> **TASK OBJECTIVE**
Each line containing the string "minus" should be copied out of the entries.

(Content revision data)

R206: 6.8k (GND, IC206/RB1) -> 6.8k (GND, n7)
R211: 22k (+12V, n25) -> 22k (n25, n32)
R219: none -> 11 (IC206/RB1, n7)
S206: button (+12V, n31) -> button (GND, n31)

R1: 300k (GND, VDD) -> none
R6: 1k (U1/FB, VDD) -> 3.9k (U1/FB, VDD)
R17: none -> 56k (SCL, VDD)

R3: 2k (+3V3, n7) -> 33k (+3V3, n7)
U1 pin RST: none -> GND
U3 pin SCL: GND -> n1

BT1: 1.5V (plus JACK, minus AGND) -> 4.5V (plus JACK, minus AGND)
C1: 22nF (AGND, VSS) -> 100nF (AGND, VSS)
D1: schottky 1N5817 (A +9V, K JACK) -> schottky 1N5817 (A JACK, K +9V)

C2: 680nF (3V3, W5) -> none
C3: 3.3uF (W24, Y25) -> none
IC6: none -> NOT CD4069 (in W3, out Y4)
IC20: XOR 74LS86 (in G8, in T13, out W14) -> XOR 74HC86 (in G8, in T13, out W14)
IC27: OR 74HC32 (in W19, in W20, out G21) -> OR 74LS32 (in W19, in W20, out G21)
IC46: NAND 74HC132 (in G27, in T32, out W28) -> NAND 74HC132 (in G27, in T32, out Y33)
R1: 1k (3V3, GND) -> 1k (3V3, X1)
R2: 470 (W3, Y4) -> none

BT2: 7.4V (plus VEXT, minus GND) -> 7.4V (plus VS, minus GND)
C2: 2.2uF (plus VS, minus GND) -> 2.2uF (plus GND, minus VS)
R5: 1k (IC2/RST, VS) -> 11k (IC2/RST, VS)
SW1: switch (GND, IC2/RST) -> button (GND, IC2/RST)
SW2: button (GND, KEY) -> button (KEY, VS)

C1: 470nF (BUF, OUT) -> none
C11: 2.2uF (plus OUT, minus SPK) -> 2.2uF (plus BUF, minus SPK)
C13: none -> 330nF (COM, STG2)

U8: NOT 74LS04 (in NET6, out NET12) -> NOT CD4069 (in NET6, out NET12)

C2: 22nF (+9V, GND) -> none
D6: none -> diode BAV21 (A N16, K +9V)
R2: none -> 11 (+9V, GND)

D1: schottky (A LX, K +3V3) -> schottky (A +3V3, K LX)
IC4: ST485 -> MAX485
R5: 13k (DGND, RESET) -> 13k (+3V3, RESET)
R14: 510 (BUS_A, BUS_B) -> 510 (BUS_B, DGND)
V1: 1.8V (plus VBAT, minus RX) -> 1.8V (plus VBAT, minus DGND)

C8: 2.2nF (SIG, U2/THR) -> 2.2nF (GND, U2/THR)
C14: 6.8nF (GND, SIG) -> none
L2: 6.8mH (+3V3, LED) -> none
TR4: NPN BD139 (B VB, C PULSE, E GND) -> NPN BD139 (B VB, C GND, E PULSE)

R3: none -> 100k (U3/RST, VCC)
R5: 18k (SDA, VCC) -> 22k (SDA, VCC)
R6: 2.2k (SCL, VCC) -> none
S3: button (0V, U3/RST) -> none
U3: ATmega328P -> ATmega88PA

> **RESPONSE**
BT1: 1.5V (plus JACK, minus AGND) -> 4.5V (plus JACK, minus AGND)
BT2: 7.4V (plus VEXT, minus GND) -> 7.4V (plus VS, minus GND)
C2: 2.2uF (plus VS, minus GND) -> 2.2uF (plus GND, minus VS)
C11: 2.2uF (plus OUT, minus SPK) -> 2.2uF (plus BUF, minus SPK)
V1: 1.8V (plus VBAT, minus RX) -> 1.8V (plus VBAT, minus DGND)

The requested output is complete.